• Detected change data:
-- Opening Marker --
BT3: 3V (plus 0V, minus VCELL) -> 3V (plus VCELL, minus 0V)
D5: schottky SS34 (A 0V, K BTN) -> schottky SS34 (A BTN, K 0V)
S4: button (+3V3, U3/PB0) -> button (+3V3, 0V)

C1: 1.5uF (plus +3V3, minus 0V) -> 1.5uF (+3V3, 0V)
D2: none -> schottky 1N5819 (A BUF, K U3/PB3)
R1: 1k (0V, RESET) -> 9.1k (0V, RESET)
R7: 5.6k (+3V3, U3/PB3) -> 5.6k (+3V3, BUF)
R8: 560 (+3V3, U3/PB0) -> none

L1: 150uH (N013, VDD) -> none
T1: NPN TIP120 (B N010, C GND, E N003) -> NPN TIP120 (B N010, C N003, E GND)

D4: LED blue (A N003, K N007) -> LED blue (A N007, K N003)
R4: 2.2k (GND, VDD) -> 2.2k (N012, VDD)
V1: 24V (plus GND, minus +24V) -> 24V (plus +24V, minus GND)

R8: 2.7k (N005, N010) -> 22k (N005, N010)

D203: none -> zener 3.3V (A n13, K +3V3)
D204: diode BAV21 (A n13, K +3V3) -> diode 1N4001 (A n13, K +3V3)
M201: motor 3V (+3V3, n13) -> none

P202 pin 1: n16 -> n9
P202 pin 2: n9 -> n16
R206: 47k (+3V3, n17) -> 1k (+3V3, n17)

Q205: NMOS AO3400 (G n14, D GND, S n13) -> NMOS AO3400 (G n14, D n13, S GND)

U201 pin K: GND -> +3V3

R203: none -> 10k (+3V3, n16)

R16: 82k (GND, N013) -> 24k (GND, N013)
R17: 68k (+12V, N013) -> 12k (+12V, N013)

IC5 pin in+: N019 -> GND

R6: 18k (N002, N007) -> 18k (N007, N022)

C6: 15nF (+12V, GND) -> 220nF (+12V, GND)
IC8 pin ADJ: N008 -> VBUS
-- Closing Marker --
• TASK INSTRUCTIONS:
Your task is to quote, without any alteration, the lines running from the top of the records to the line that holds "L1: 150uH (N013, VDD) -> none", both included.

• SOLUTION TO THE PROBLEM:
BT3: 3V (plus 0V, minus VCELL) -> 3V (plus VCELL, minus 0V)
D5: schottky SS34 (A 0V, K BTN) -> schottky SS34 (A BTN, K 0V)
S4: button (+3V3, U3/PB0) -> button (+3V3, 0V)

C1: 1.5uF (plus +3V3, minus 0V) -> 1.5uF (+3V3, 0V)
D2: none -> schottky 1N5819 (A BUF, K U3/PB3)
R1: 1k (0V, RESET) -> 9.1k (0V, RESET)
R7: 5.6k (+3V3, U3/PB3) -> 5.6k (+3V3, BUF)
R8: 560 (+3V3, U3/PB0) -> none

L1: 150uH (N013, VDD) -> none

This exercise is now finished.